Scene change data
#####
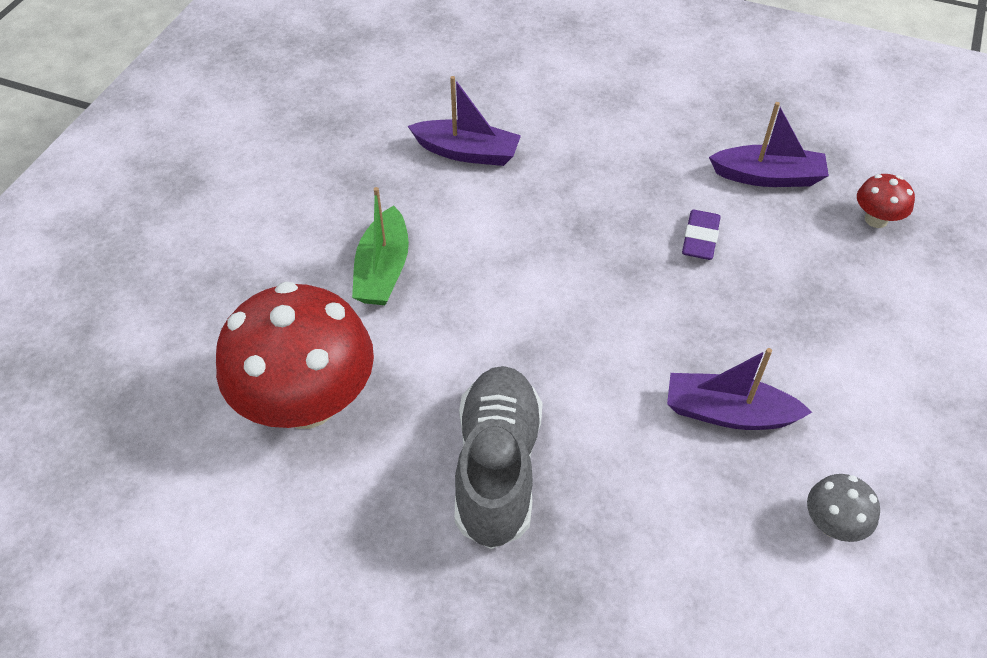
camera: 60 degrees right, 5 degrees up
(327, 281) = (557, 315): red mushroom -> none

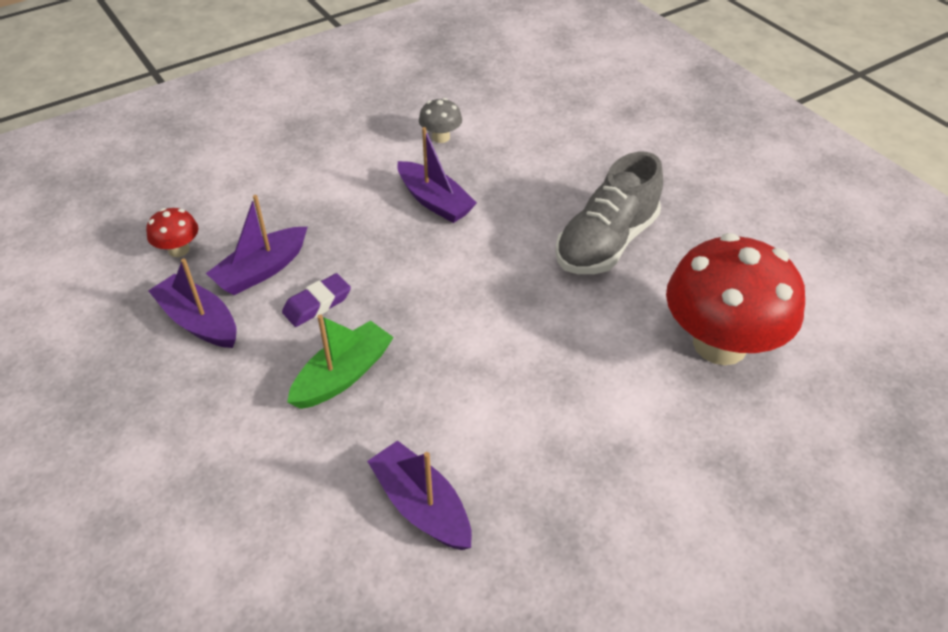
camera: 145 degrees left, 5 degrees down
(383, 270) = (596, 419): green boat -> green boat (343, 375)
(784, 241) = (262, 270): none -> purple boat

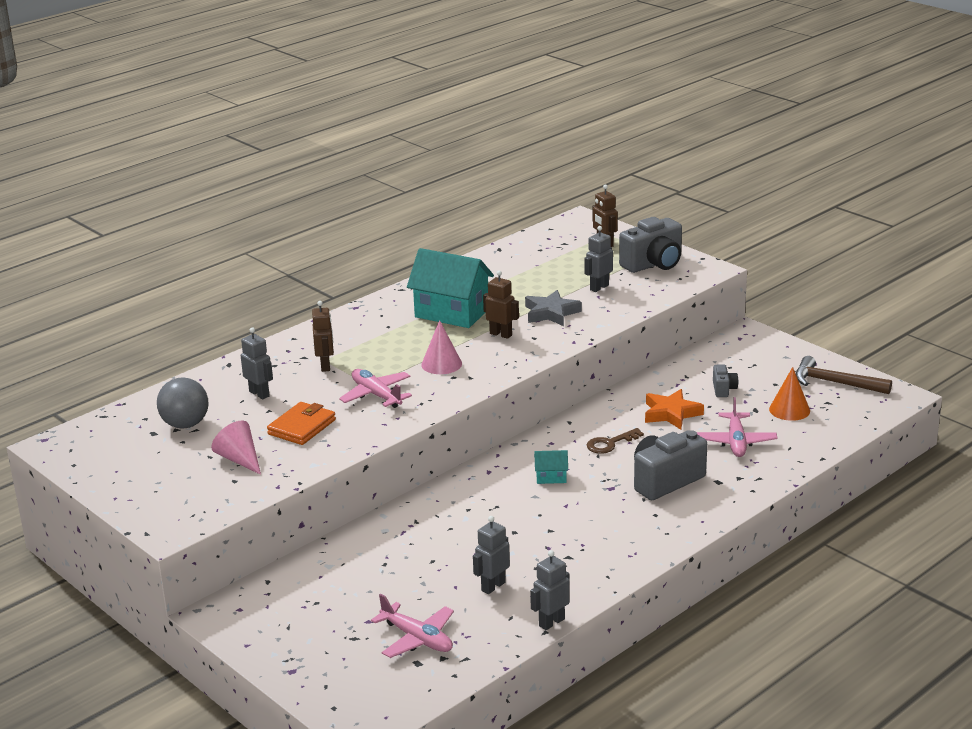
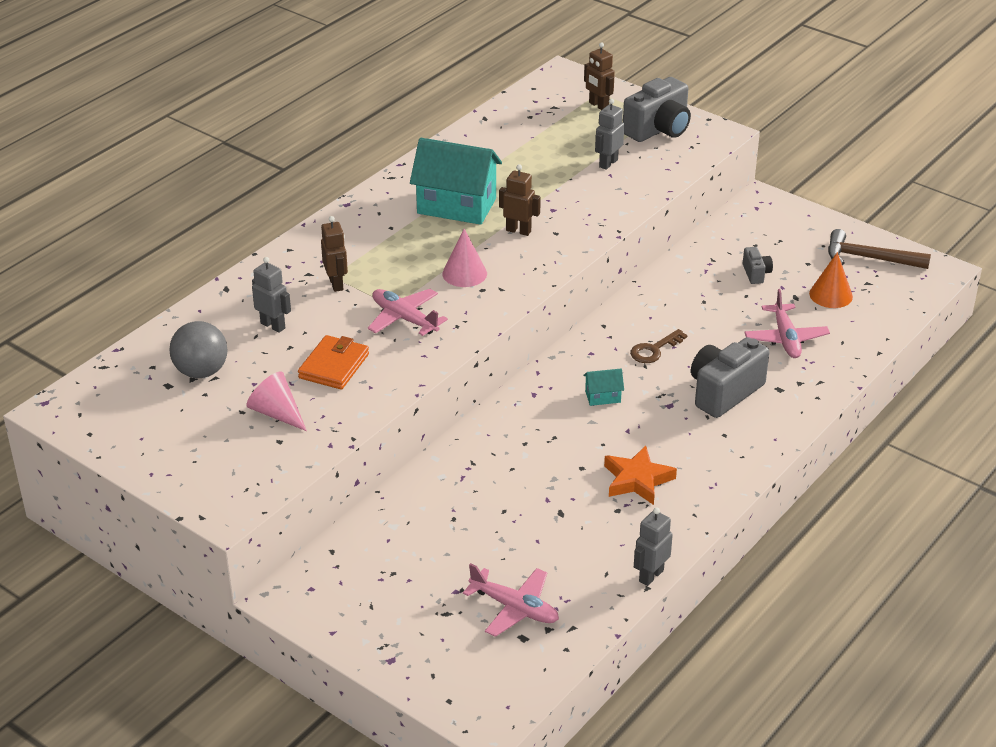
camera: 10 degrees left, 10 degrees up
(493, 586) = (577, 537): grey robot -> none
(551, 313) = (565, 200): grey star -> none
(671, 413) = (709, 308): orange star -> orange star (637, 480)

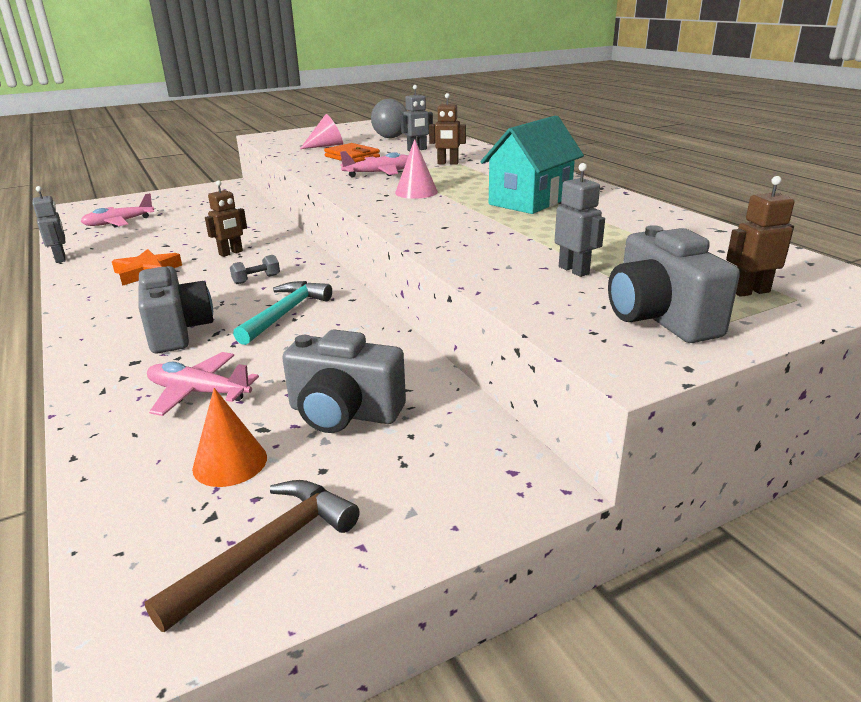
camera: 115 degrees right, 10 degrees down
(518, 231) = (463, 215): brown robot -> brown robot (231, 253)
(603, 397) = (256, 279): turquoise house -> grey dumbbell
(654, 350) = (285, 313): brown key -> turquoise hammer
(756, 273) = (344, 413): grey camera -> grey camera, size x2.04

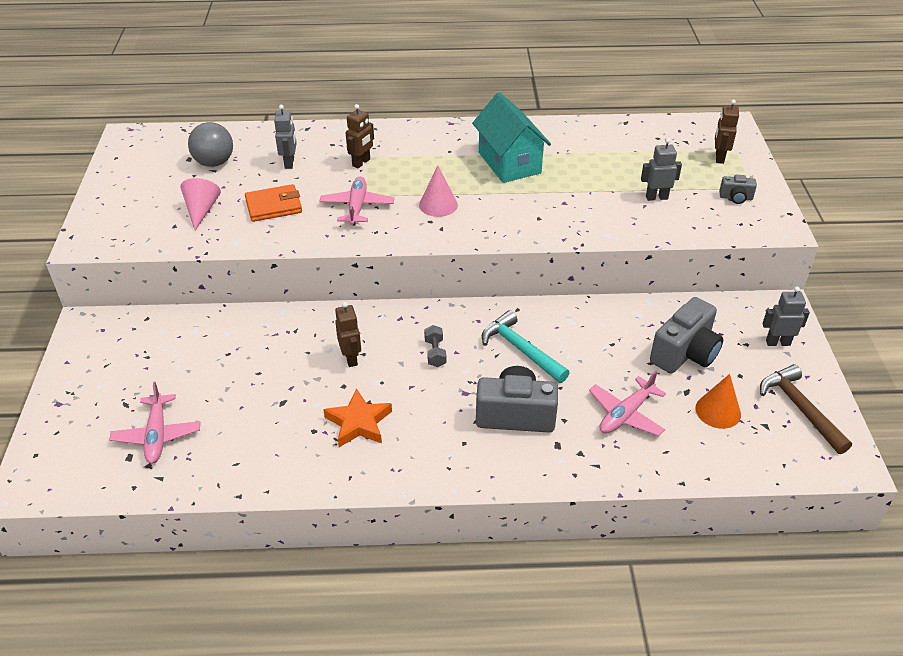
camera: 65 degrees left, 15 degrees up
(61, 258) = (254, 490): grey robot -> grey robot (777, 342)
(659, 318) = (736, 198): grey camera -> grey camera, size x0.49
#####
Assignment – Each entry shown above must be quoted exactly, with its pictures left out.

Exercise response –
camera: 60 degrees right, 5 degrees up
(327, 281) = (557, 315): red mushroom -> none

camera: 145 degrees left, 5 degrees down
(383, 270) = (596, 419): green boat -> green boat (343, 375)
(784, 241) = (262, 270): none -> purple boat

camera: 10 degrees left, 10 degrees up
(493, 586) = (577, 537): grey robot -> none
(551, 313) = (565, 200): grey star -> none
(671, 413) = (709, 308): orange star -> orange star (637, 480)

camera: 115 degrees right, 10 degrees down
(518, 231) = (463, 215): brown robot -> brown robot (231, 253)
(603, 397) = (256, 279): turquoise house -> grey dumbbell
(654, 350) = (285, 313): brown key -> turquoise hammer
(756, 273) = (344, 413): grey camera -> grey camera, size x2.04

camera: 65 degrees left, 15 degrees up
(61, 258) = (254, 490): grey robot -> grey robot (777, 342)
(659, 318) = (736, 198): grey camera -> grey camera, size x0.49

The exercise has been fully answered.